Data shown -

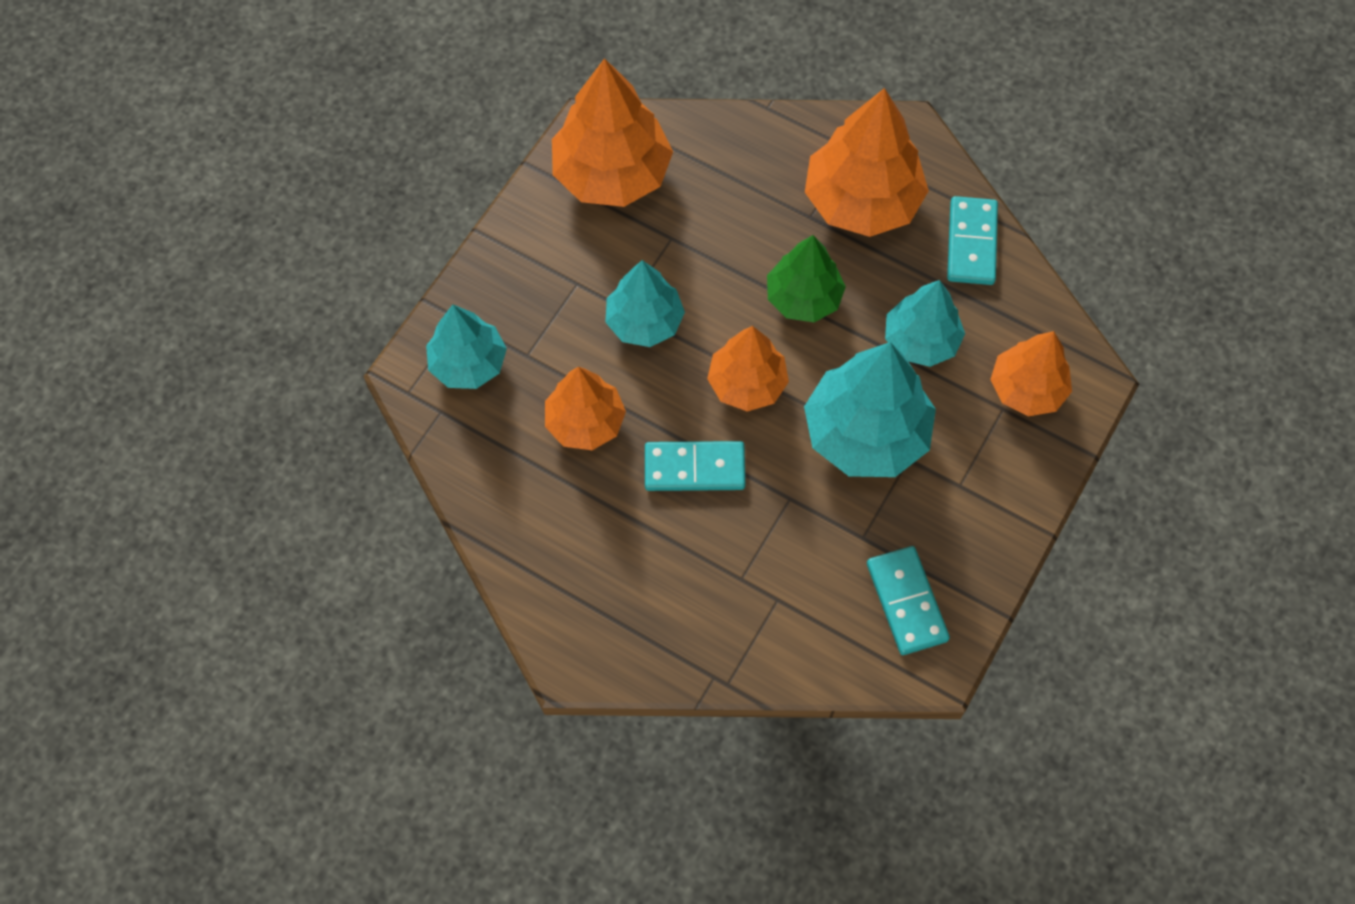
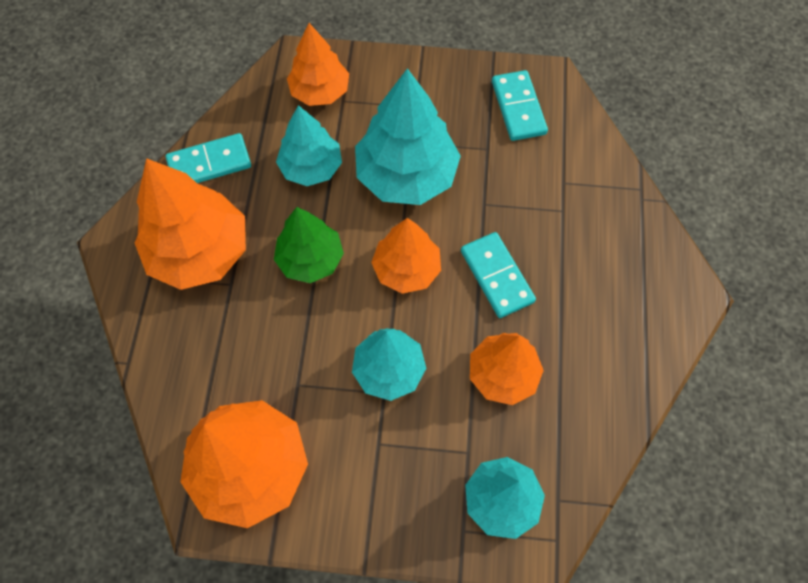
camera: 115 degrees left, 0 degrees up
turquoise domino [867,546,950,655] -> turquoise domino turned 60 degrees counterclockwise [492,70,548,141]

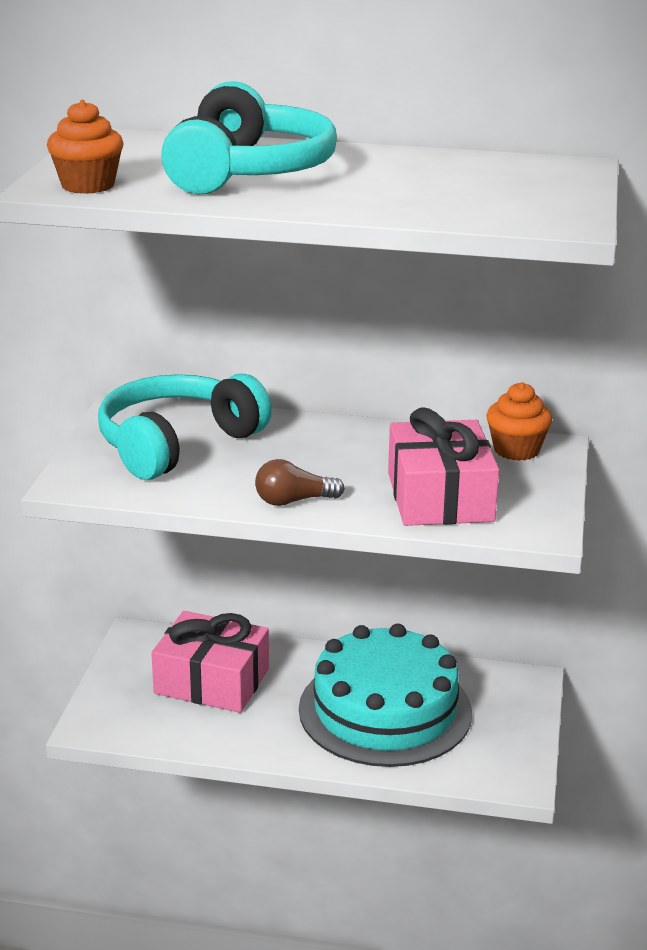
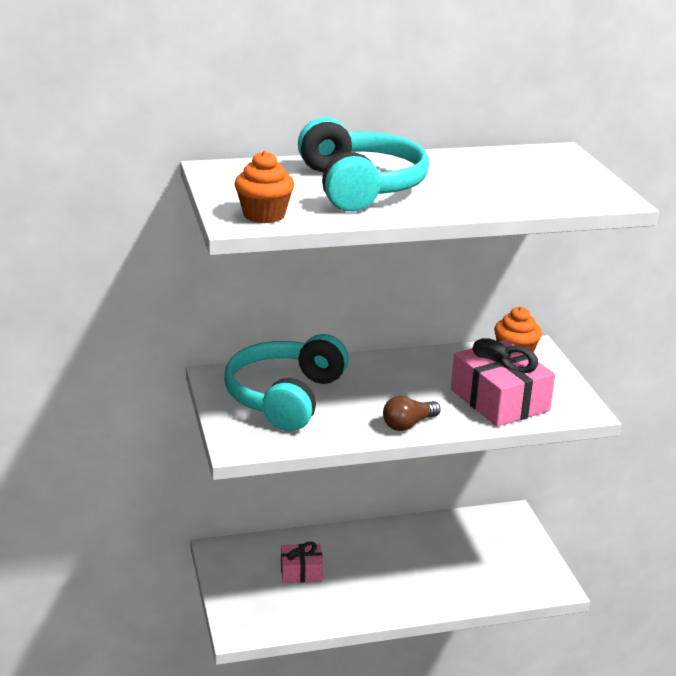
camera: 25 degrees left, 0 degrees up
pink gift [151,611,269,713] -> pink gift [281,542,323,583], size x0.54
turquoise cake [299,624,472,767] -> none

Task directions -
The response consists of the data above printed line for line, with no pictures.

Response -
camera: 115 degrees left, 0 degrees up
turquoise domino [867,546,950,655] -> turquoise domino turned 60 degrees counterclockwise [492,70,548,141]

camera: 25 degrees left, 0 degrees up
pink gift [151,611,269,713] -> pink gift [281,542,323,583], size x0.54
turquoise cake [299,624,472,767] -> none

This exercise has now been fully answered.